━━ SUPPLIED MATERIAL ━━

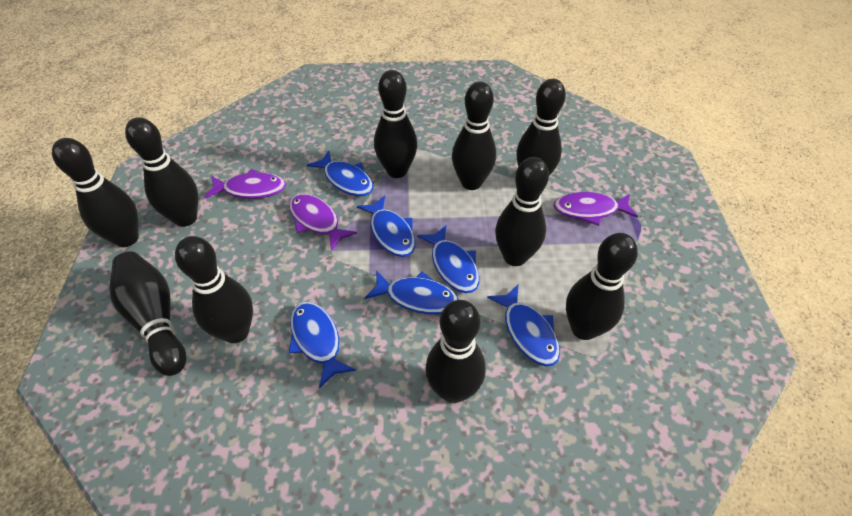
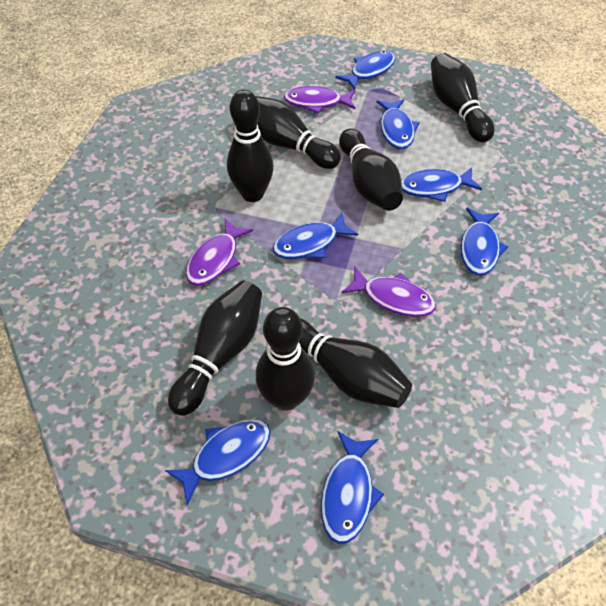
black bowling pin: 10 -> 7
blue fish: 6 -> 7

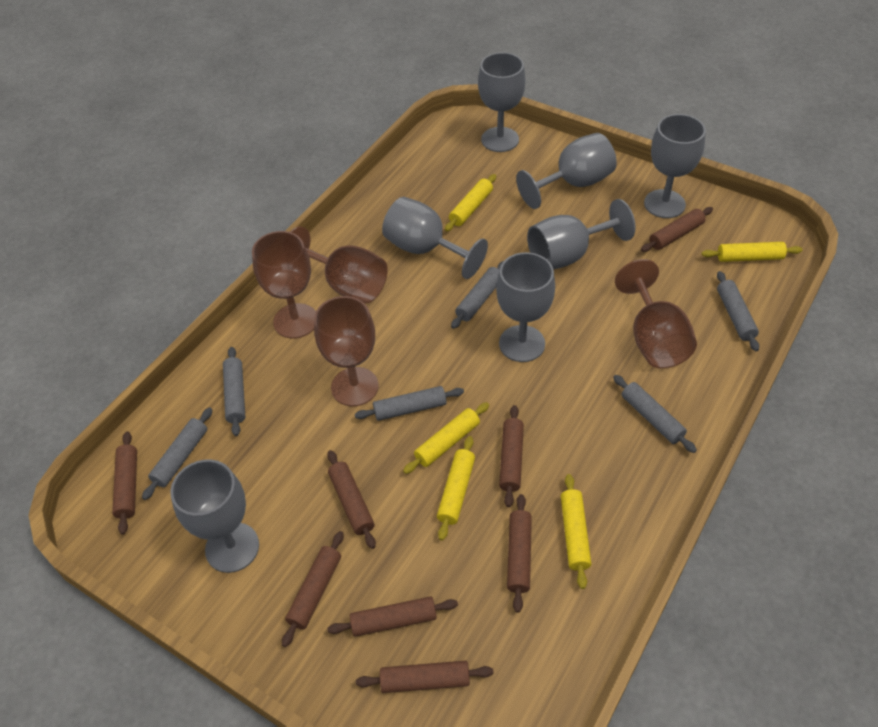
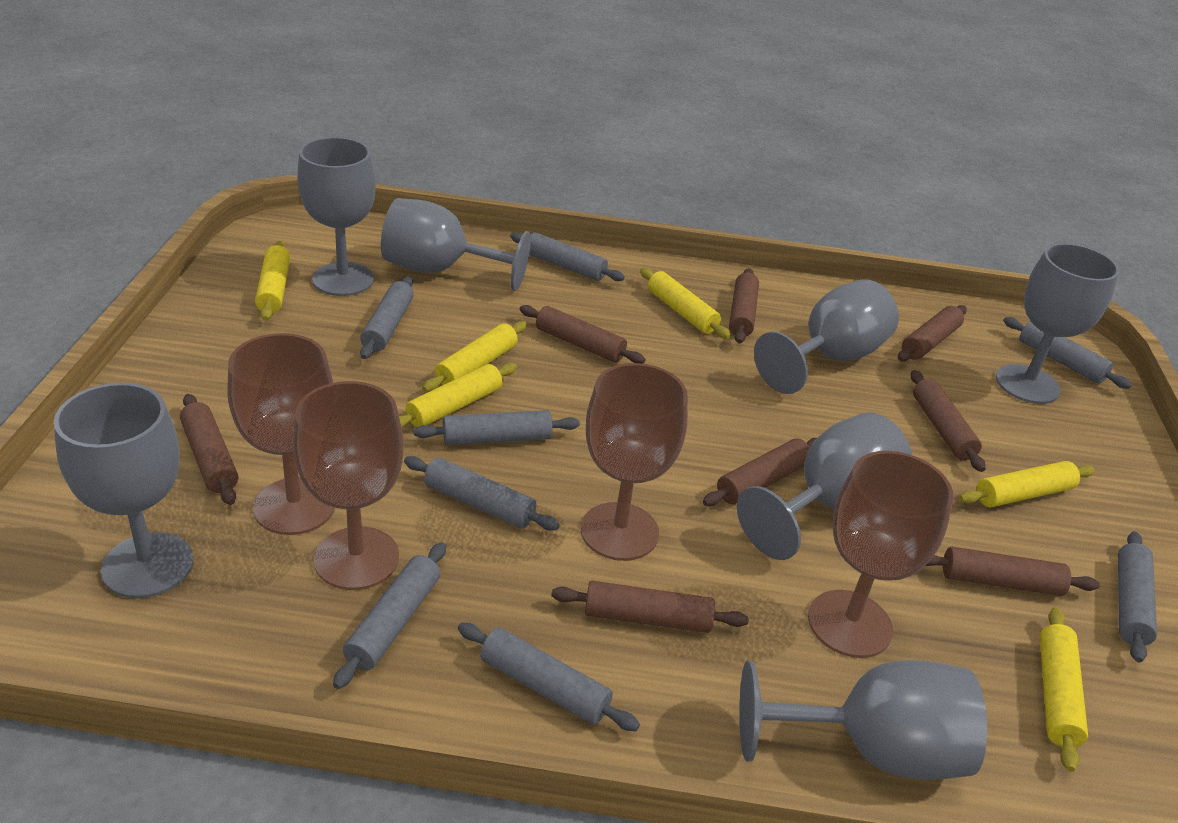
grey rolling pin: 6 -> 8
yellow rolling pin: 5 -> 6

━━━

ASSIGNMENT -
Output the material word for word, omitting its pictures.

RESULT OF THE EXERCISE -
black bowling pin: 10 -> 7
blue fish: 6 -> 7

grey rolling pin: 6 -> 8
yellow rolling pin: 5 -> 6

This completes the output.